Assigned task: Images are to be excluded, and the rest of the data repeated exactly.

[Items listed in a dataset]
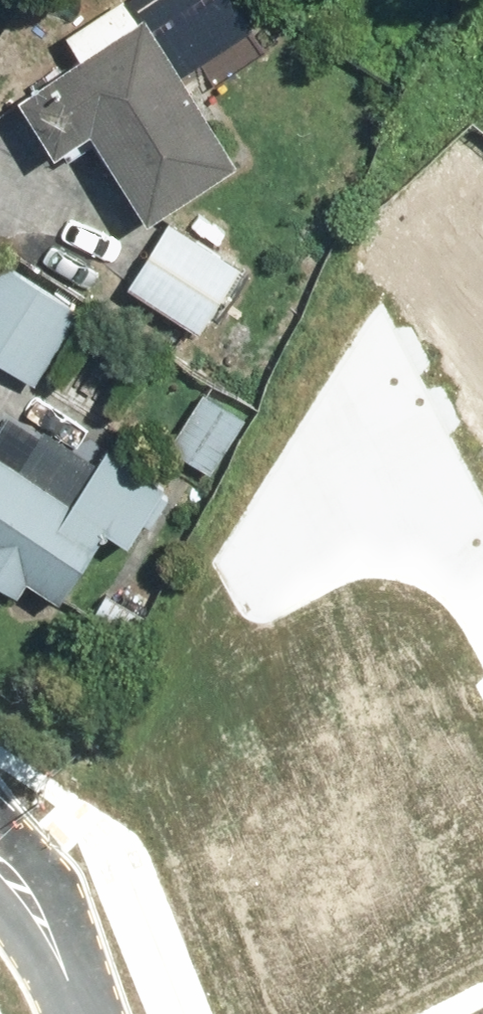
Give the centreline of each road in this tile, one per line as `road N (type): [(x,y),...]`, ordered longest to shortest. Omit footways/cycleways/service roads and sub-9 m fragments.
road 1 (residential): [(482,572),(467,544),(297,430)]
road 2 (residential): [(82,1013),(35,900),(0,855)]

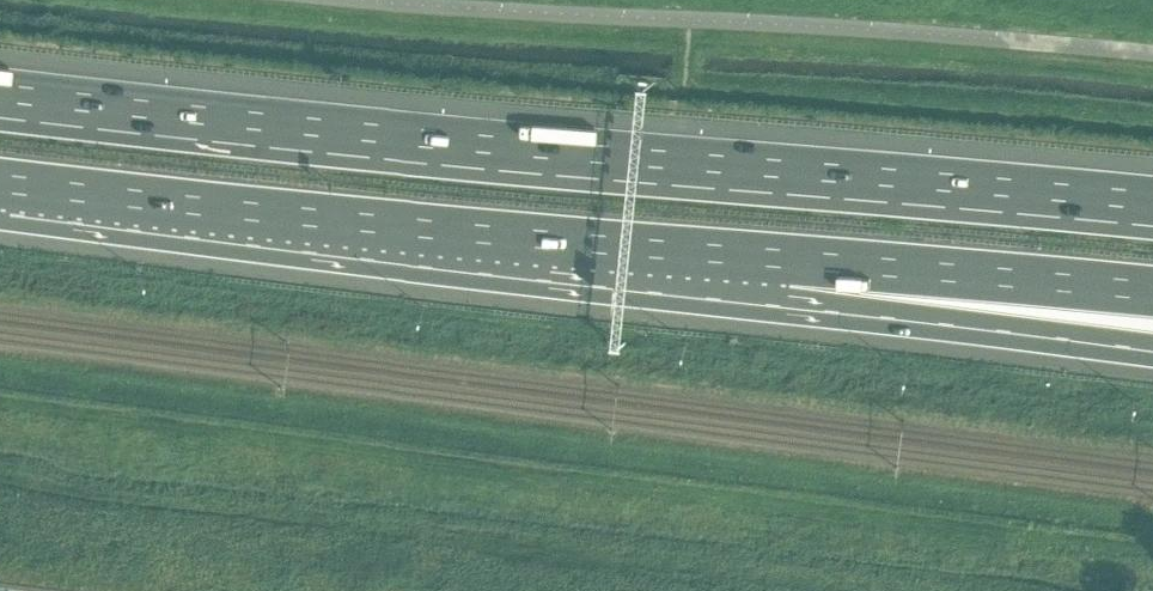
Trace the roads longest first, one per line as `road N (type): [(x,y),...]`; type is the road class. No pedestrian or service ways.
road 1 (motorway): [(1152,201),(440,140),(0,93)]
road 2 (motorway): [(0,183),(794,258)]
road 3 (motorway): [(794,258),(1152,338)]
road 4 (motorway): [(794,258),(1152,290)]

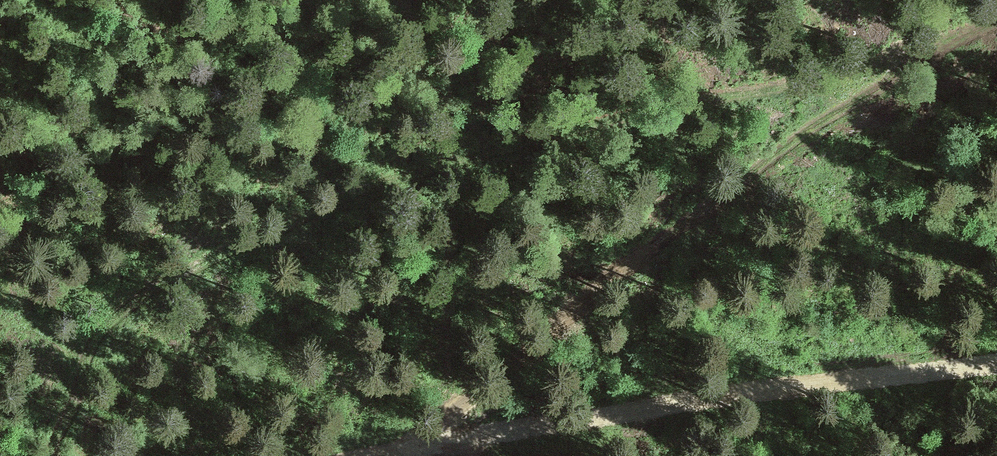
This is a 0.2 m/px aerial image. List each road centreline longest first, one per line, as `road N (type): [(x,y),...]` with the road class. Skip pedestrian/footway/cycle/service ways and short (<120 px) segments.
road 1 (track): [(50,455),(126,309),(347,199),(644,106),(965,42)]
road 2 (track): [(415,450),(578,309),(838,117),(996,24)]
road 3 (track): [(996,363),(393,455)]

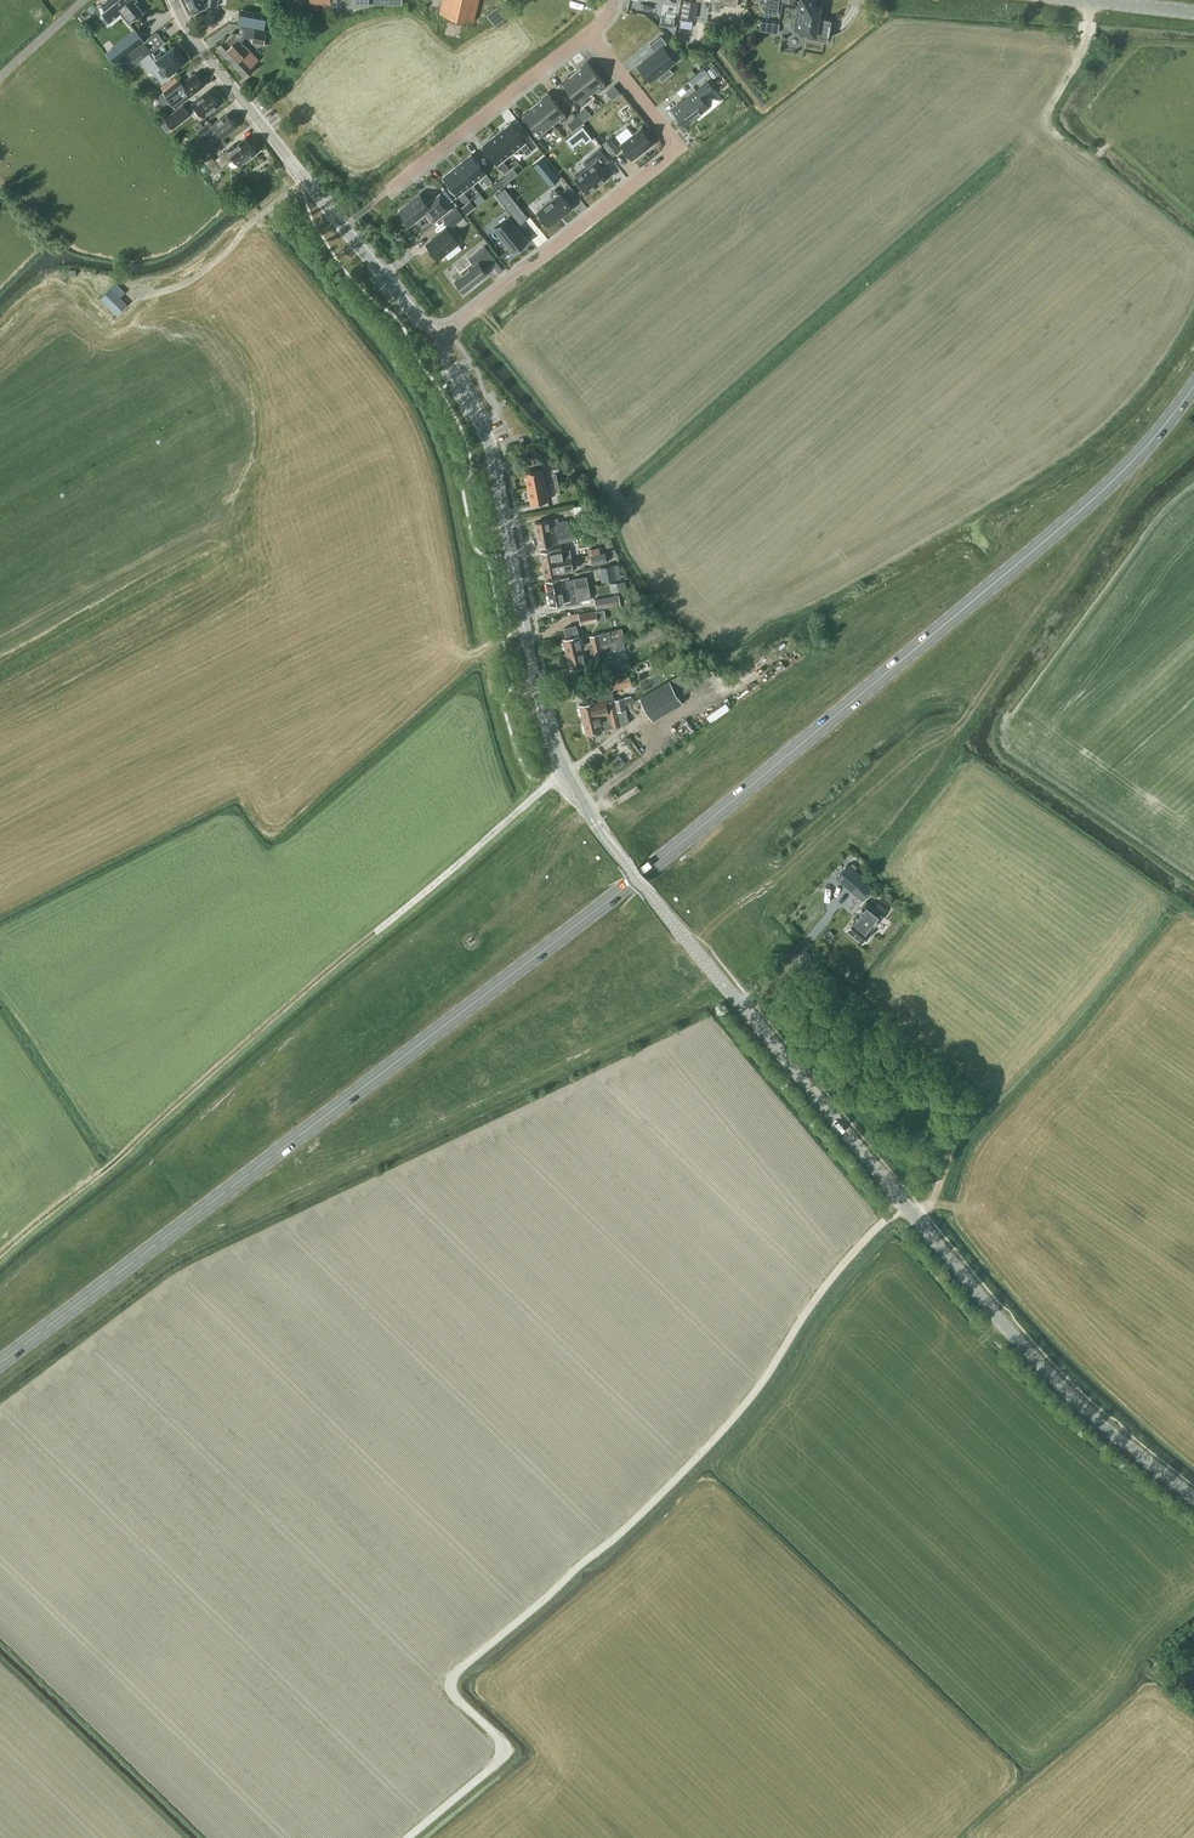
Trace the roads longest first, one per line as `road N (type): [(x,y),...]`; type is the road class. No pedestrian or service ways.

Response for this exercise:
Give the centreline of each road in this tile, one per line as `road N (type): [(x,y),...]`, ordered longest to shortest. Omit footways/cycleways/service roads and sub-9 m fragments.
road 1 (residential): [(482,572),(467,544),(297,430)]
road 2 (residential): [(82,1013),(35,900),(0,855)]

Trace the roads longest first, one per line as `road N (type): [(x,y),...]`; type is the road class. No pedestrian or service ways.
road 1 (motorway): [(1152,201),(440,140),(0,93)]
road 2 (motorway): [(0,183),(794,258)]
road 3 (motorway): [(794,258),(1152,338)]
road 4 (motorway): [(794,258),(1152,290)]

This is a 0.2 m/px aerial image. List each road centreline longest first, one per line, as `road N (type): [(x,y),...]` with the road class. Skip pedestrian/footway/cycle/service ways and short (<120 px) segments.
road 1 (track): [(50,455),(126,309),(347,199),(644,106),(965,42)]
road 2 (track): [(415,450),(578,309),(838,117),(996,24)]
road 3 (track): [(996,363),(393,455)]

Trace the roads longest first, one per line as `road N (type): [(x,y),...]`; type is the road class. No pedestrian or service ways.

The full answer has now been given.